*** INFORMATION ***

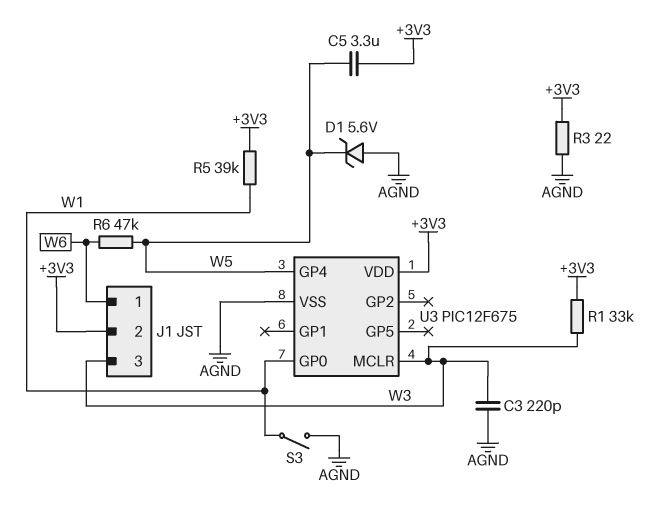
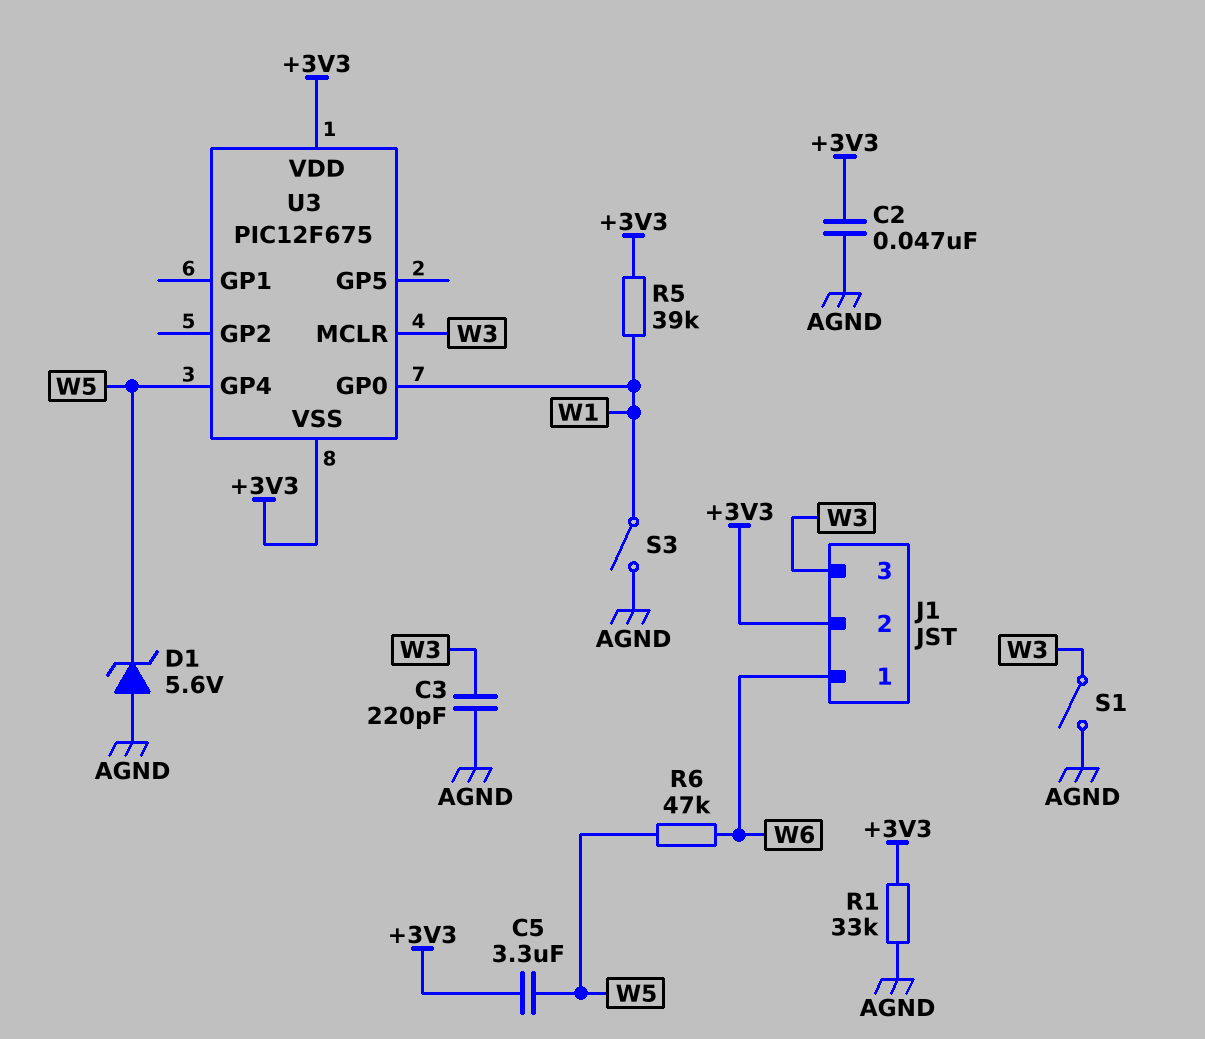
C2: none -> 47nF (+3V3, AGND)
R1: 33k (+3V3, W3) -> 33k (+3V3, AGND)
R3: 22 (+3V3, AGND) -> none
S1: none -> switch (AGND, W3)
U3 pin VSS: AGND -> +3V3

*** End of INFORMATION ***

PROBLEM TO SOLVE: Copy, without any change, the lines above from the one containing "R1: 33k (+3V3, W3) -> 33k (+3V3, AGND)" to the end, both ends included. Add nothing else.

SOLUTION TO THIS PROBLEM:
R1: 33k (+3V3, W3) -> 33k (+3V3, AGND)
R3: 22 (+3V3, AGND) -> none
S1: none -> switch (AGND, W3)
U3 pin VSS: AGND -> +3V3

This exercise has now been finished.